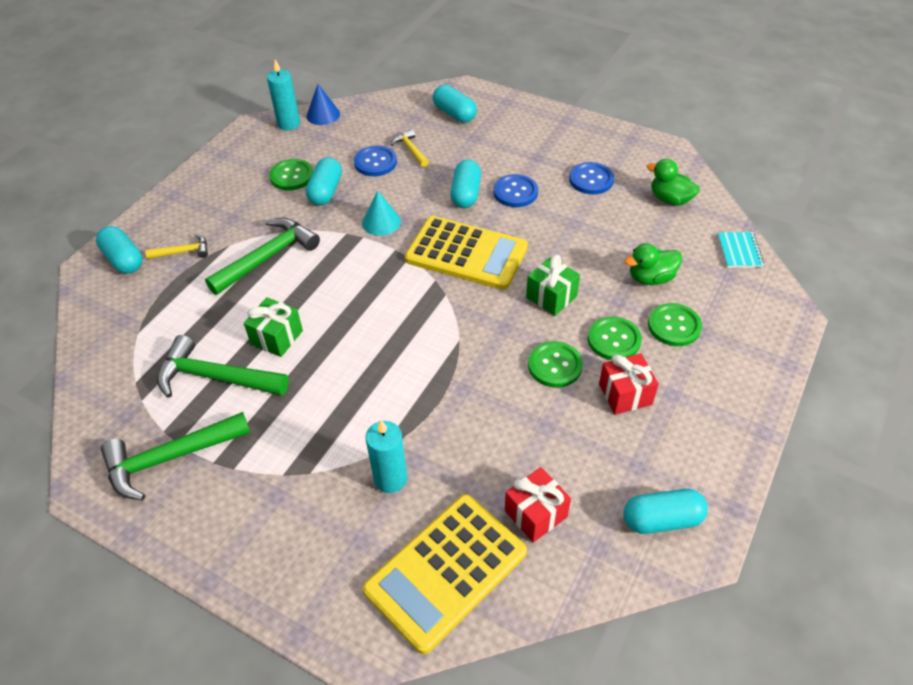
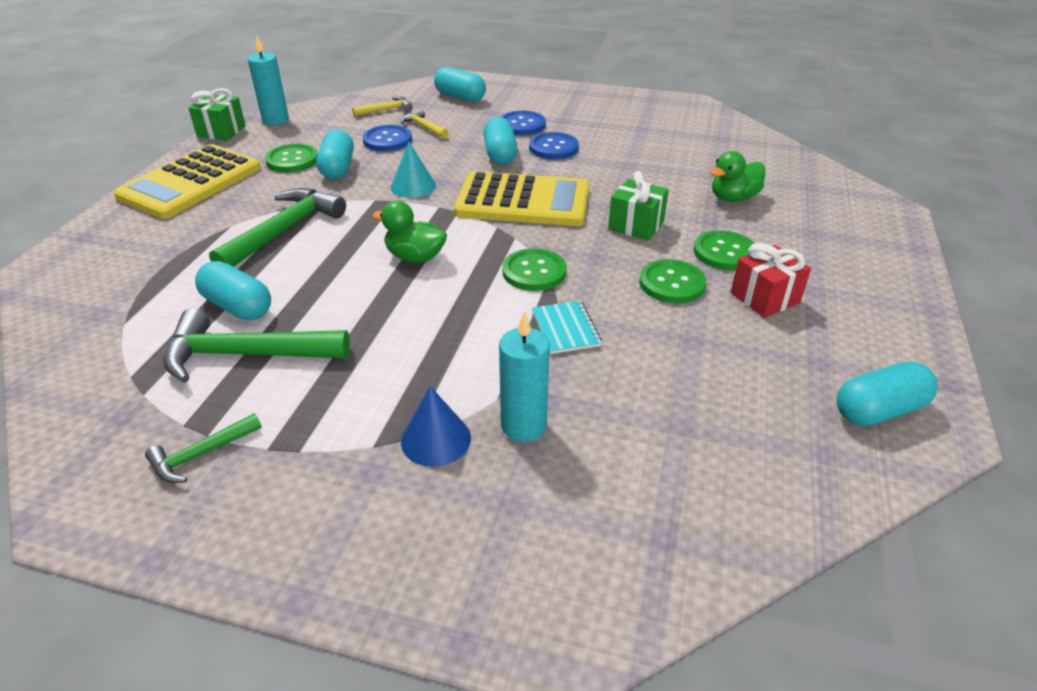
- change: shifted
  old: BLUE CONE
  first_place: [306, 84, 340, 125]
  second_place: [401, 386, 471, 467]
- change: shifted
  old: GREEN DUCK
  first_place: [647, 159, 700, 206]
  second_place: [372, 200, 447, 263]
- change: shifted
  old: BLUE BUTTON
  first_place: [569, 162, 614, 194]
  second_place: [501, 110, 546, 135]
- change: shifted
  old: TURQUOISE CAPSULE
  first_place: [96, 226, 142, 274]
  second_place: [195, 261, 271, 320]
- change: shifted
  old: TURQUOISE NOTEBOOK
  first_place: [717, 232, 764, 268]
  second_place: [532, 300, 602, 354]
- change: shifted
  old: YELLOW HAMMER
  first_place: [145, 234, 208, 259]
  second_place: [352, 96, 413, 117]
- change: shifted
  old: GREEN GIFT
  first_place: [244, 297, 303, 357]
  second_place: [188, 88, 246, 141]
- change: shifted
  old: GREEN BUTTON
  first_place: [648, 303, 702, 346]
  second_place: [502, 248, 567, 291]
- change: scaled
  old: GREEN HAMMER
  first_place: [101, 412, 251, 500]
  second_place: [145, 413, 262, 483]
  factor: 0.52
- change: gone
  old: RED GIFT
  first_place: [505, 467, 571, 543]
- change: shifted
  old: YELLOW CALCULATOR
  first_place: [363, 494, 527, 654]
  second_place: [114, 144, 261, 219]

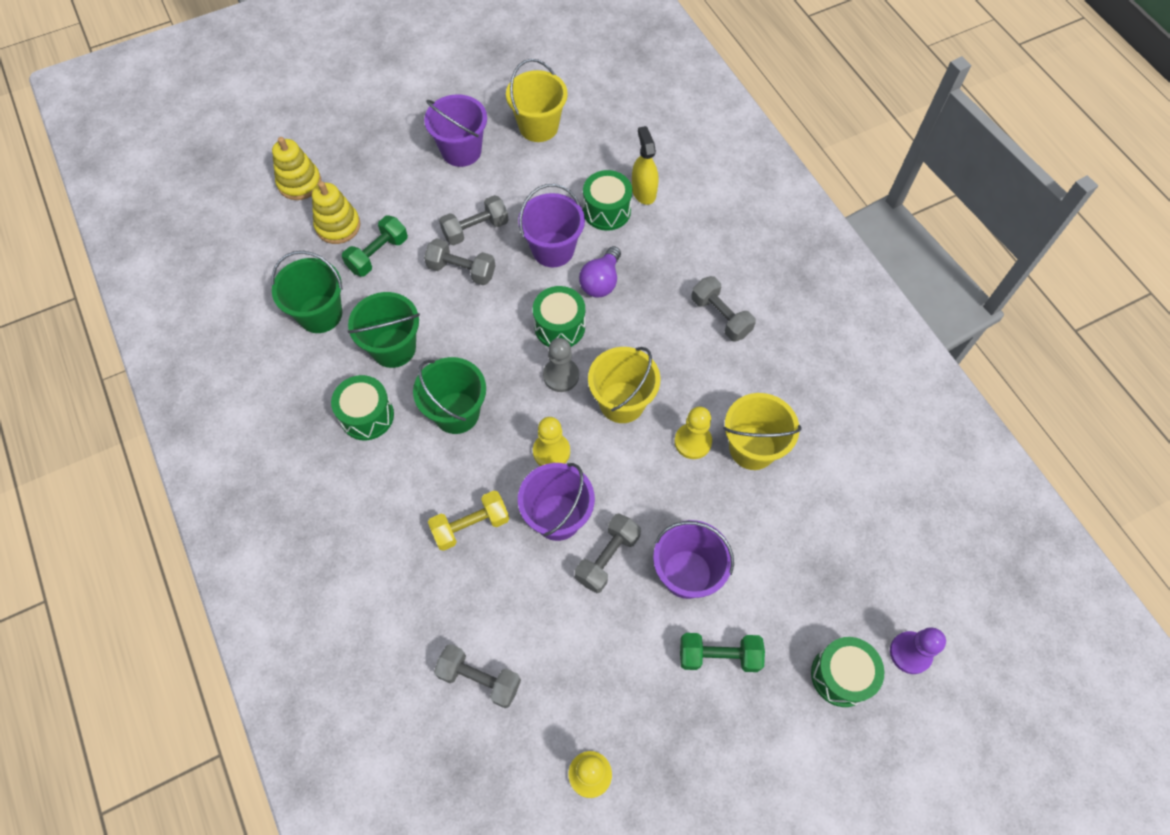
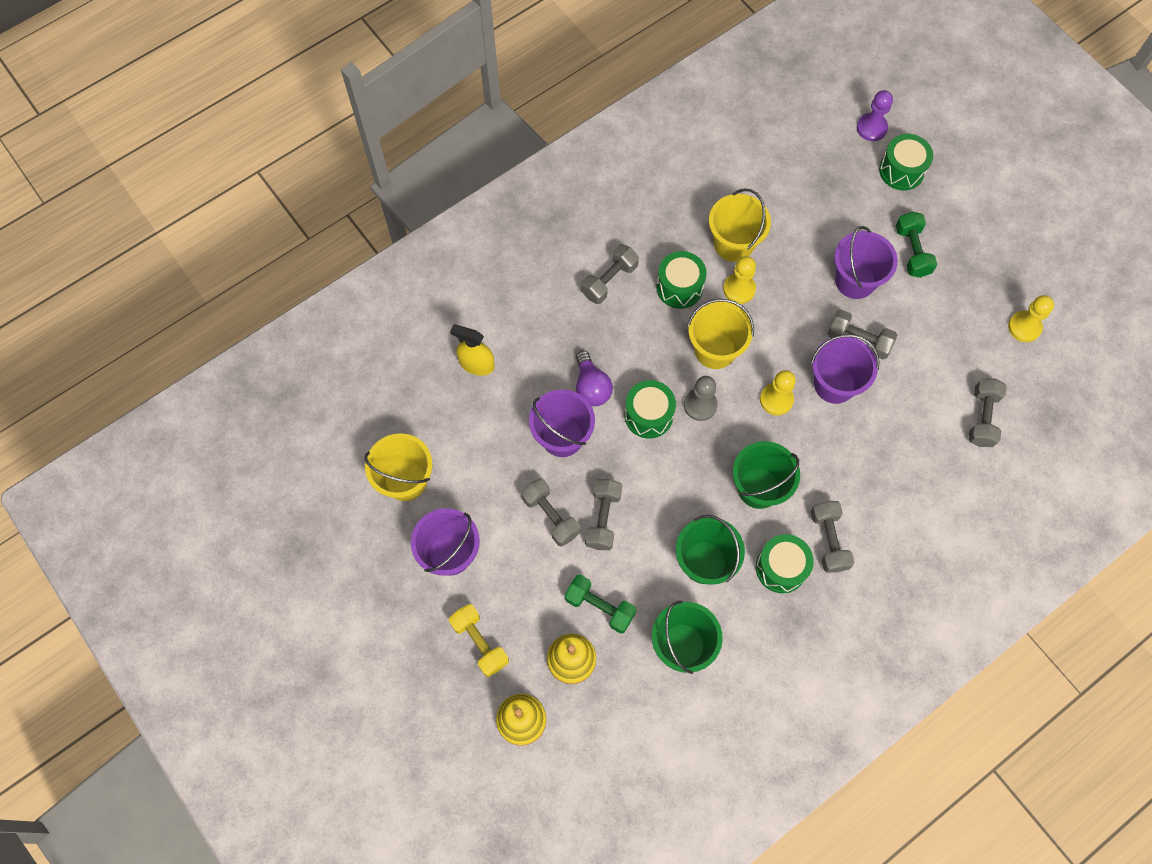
- change: rotated
  old: YELLOW SPRAY BOTTLE
  first_place: [632, 126, 659, 205]
  second_place: [450, 325, 495, 376]
  degrees: 45
- change: shifted
  old: GREEN DRUM
  first_place: [583, 170, 632, 231]
  second_place: [656, 251, 707, 309]
- change: rotated
  old: PURPLE LIGHT BULB
  first_place: [579, 246, 621, 298]
  second_place: [576, 351, 613, 406]
  degrees: 60
- change: shifted
  old: YELLOW DUMBBELL
  first_place: [428, 491, 509, 551]
  second_place: [449, 604, 509, 677]
- change: new
  new: GREY DUMBBELL
  second_place: [811, 501, 854, 573]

Task instructions:
Using the data above, transcribe the lines that run from the line with "second_place: [188, 88, 246, 141]" to the line with "old: YELLOW CALCULATOR", both ends kept, and output nothing else.

Expected output:
  second_place: [188, 88, 246, 141]
- change: shifted
  old: GREEN BUTTON
  first_place: [648, 303, 702, 346]
  second_place: [502, 248, 567, 291]
- change: scaled
  old: GREEN HAMMER
  first_place: [101, 412, 251, 500]
  second_place: [145, 413, 262, 483]
  factor: 0.52
- change: gone
  old: RED GIFT
  first_place: [505, 467, 571, 543]
- change: shifted
  old: YELLOW CALCULATOR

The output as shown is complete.